* What you will do *
If a record contains a picture, leave the picture out and copy everything else exactly.

── Excerpted records

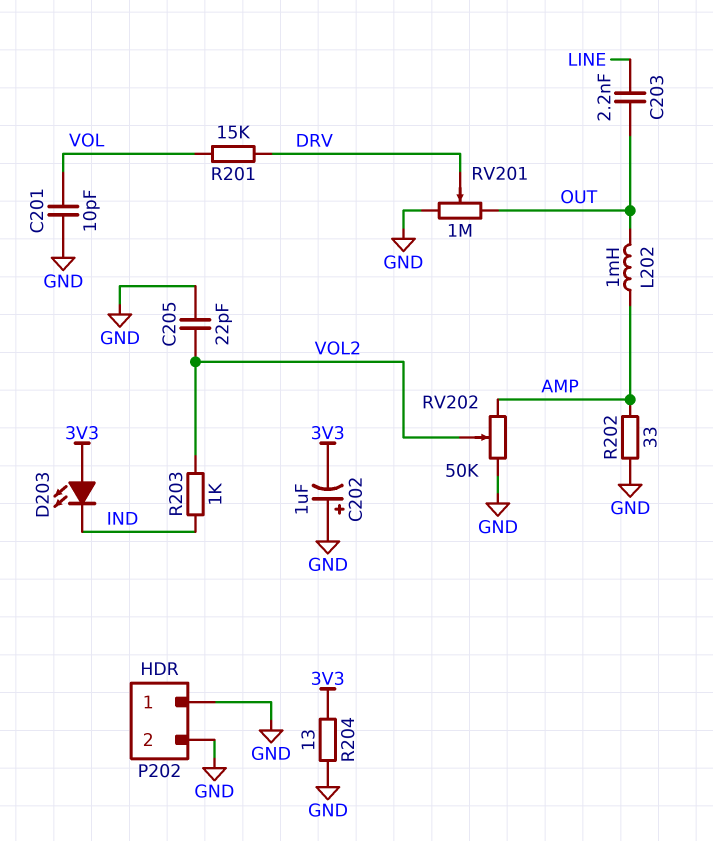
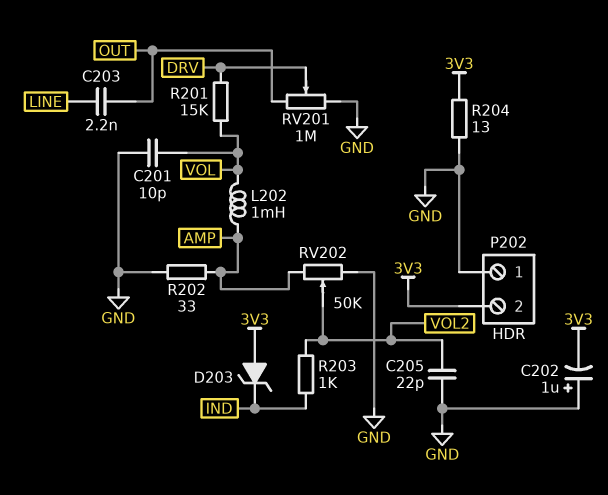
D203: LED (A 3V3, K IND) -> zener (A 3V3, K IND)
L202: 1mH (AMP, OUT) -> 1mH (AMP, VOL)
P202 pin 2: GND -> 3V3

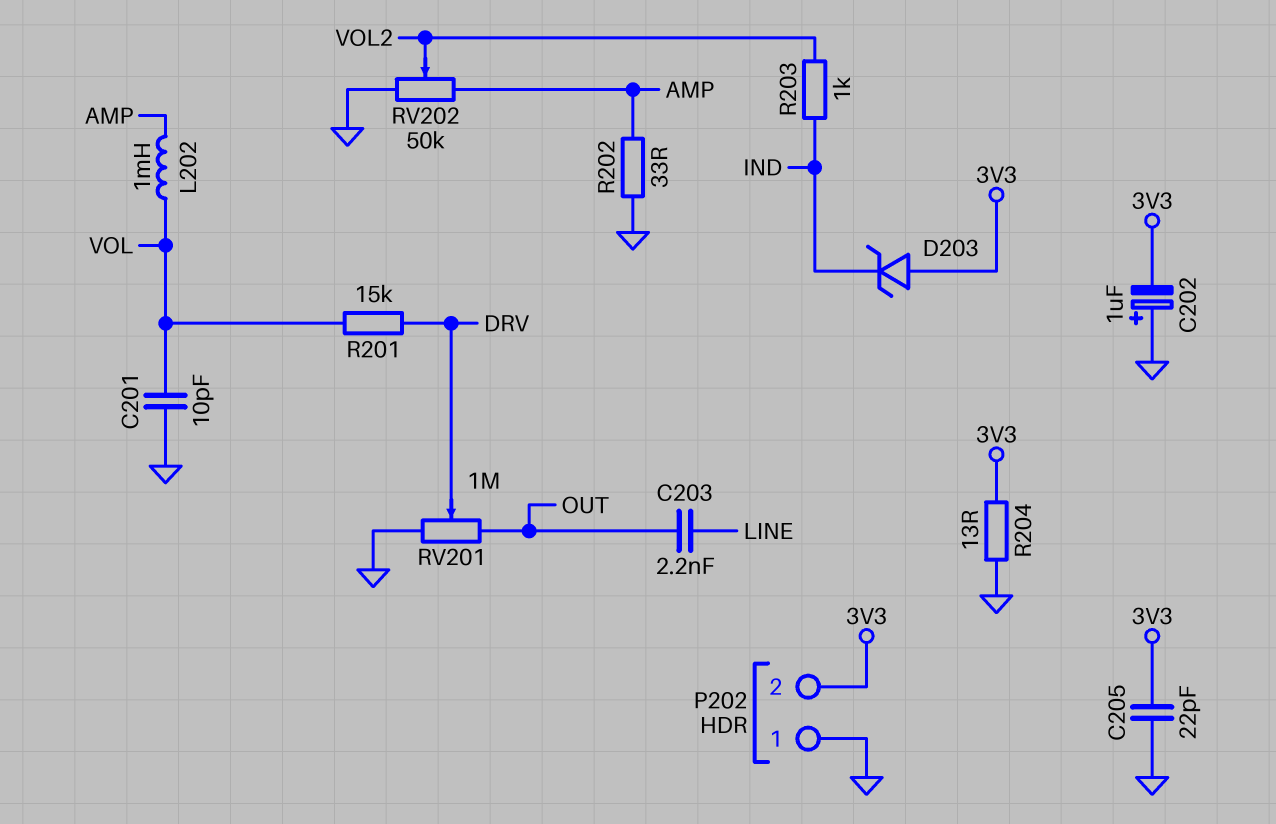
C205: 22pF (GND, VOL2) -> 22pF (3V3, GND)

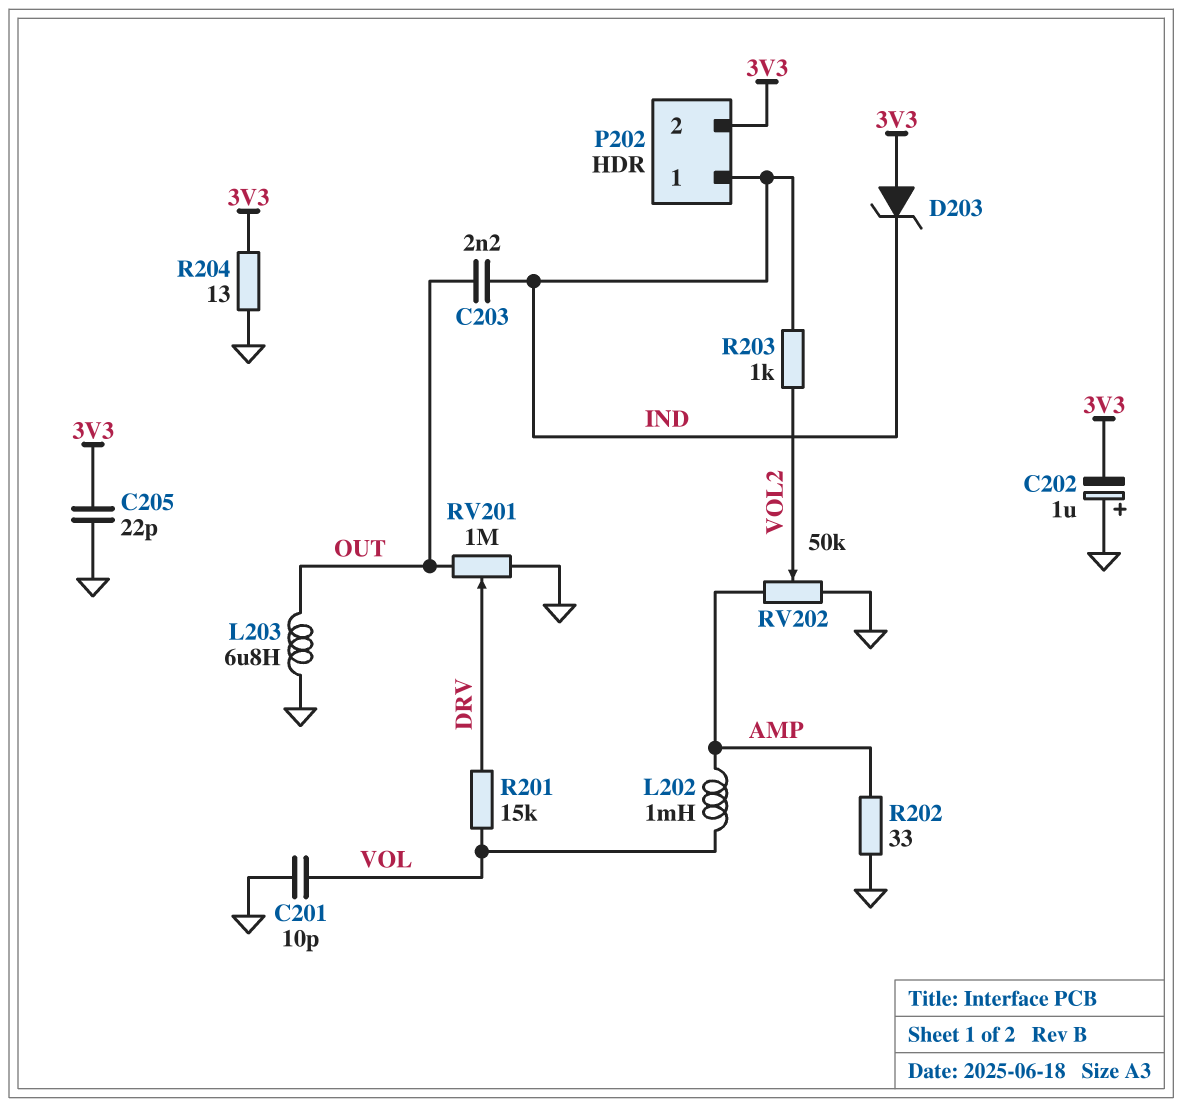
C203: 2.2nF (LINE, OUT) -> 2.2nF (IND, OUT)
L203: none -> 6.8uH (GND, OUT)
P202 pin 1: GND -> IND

────

* Written response *
D203: LED (A 3V3, K IND) -> zener (A 3V3, K IND)
L202: 1mH (AMP, OUT) -> 1mH (AMP, VOL)
P202 pin 2: GND -> 3V3

C205: 22pF (GND, VOL2) -> 22pF (3V3, GND)

C203: 2.2nF (LINE, OUT) -> 2.2nF (IND, OUT)
L203: none -> 6.8uH (GND, OUT)
P202 pin 1: GND -> IND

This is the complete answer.